[INFORMATION GIVEN]
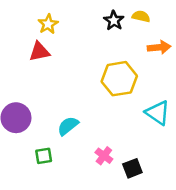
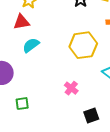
cyan semicircle: (68, 126) -> (31, 45), moved
pink cross: (104, 156) -> (71, 88), moved

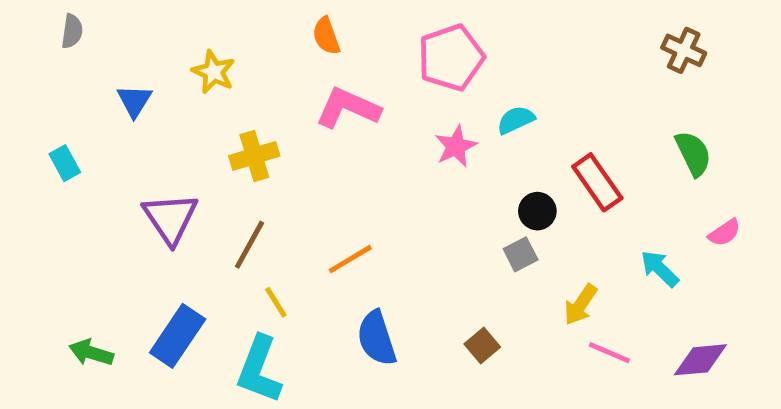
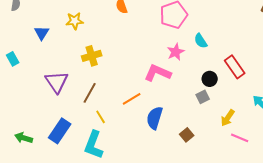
yellow star: (214, 72) -> (75, 21), turned -30
pink L-shape: (348, 108) -> (158, 73), moved
cyan semicircle: (516, 120) -> (201, 41), turned -98
blue semicircle: (377, 338) -> (155, 118), moved, turned 35

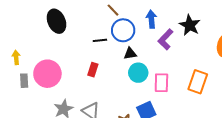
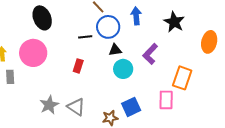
purple L-shape: (165, 39) -> (150, 54), moved
pink circle: (47, 74) -> (33, 53), moved
pink rectangle: (161, 83) -> (166, 100), moved

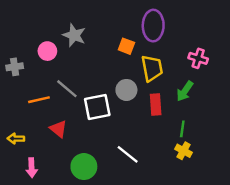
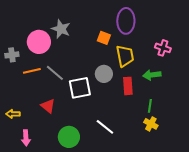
pink circle: (47, 51) -> (39, 42), size x1.5
green arrow: (185, 91) -> (152, 75), turned 48
orange line: (39, 100) -> (32, 71), moved

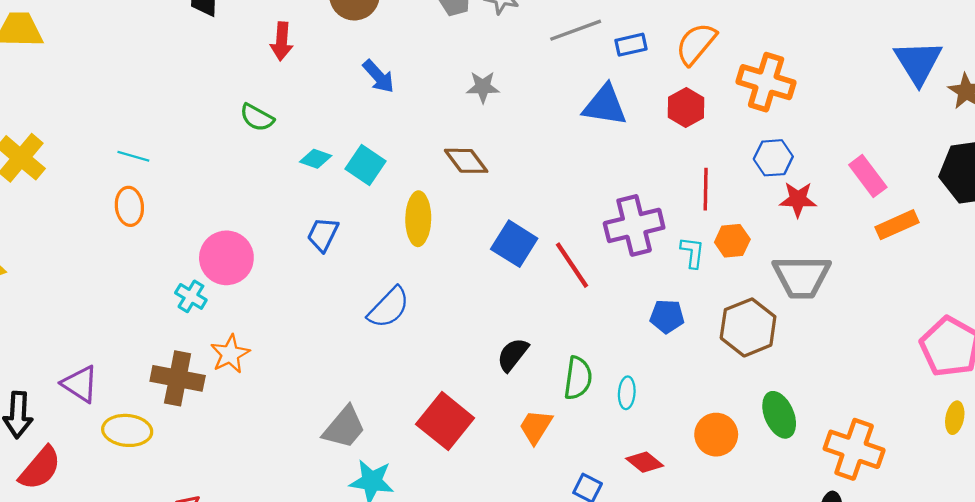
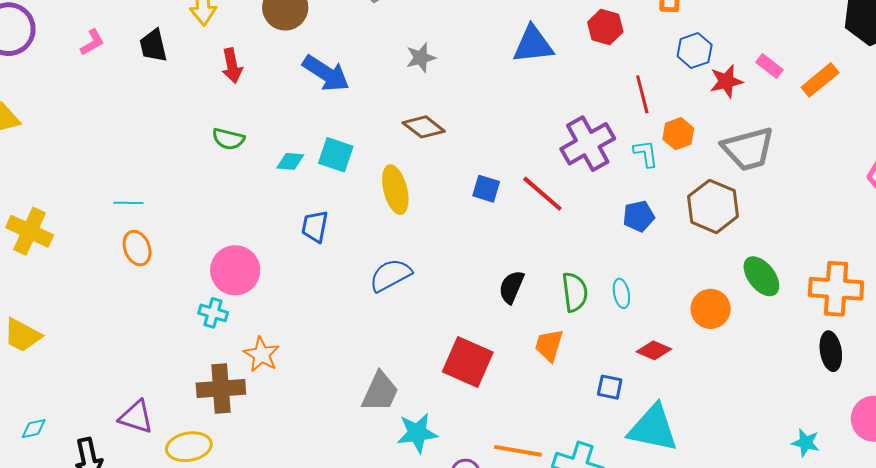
blue arrow: (379, 76) -> (326, 73), size x1.4
pink rectangle: (868, 176) -> (770, 66), moved, size x0.7
blue square: (514, 244) -> (486, 189), size x0.7
blue semicircle: (389, 307) -> (390, 275), turned -147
[/INFORMATION GIVEN]
* [EXERCISE AIM]: Please return the full listing exactly as given, with the images left out.

* [FINAL ANSWER]:
cyan semicircle: (68, 126) -> (31, 45), moved
pink cross: (104, 156) -> (71, 88), moved

yellow star: (214, 72) -> (75, 21), turned -30
pink L-shape: (348, 108) -> (158, 73), moved
cyan semicircle: (516, 120) -> (201, 41), turned -98
blue semicircle: (377, 338) -> (155, 118), moved, turned 35

purple L-shape: (165, 39) -> (150, 54), moved
pink circle: (47, 74) -> (33, 53), moved
pink rectangle: (161, 83) -> (166, 100), moved

pink circle: (47, 51) -> (39, 42), size x1.5
green arrow: (185, 91) -> (152, 75), turned 48
orange line: (39, 100) -> (32, 71), moved

blue arrow: (379, 76) -> (326, 73), size x1.4
pink rectangle: (868, 176) -> (770, 66), moved, size x0.7
blue square: (514, 244) -> (486, 189), size x0.7
blue semicircle: (389, 307) -> (390, 275), turned -147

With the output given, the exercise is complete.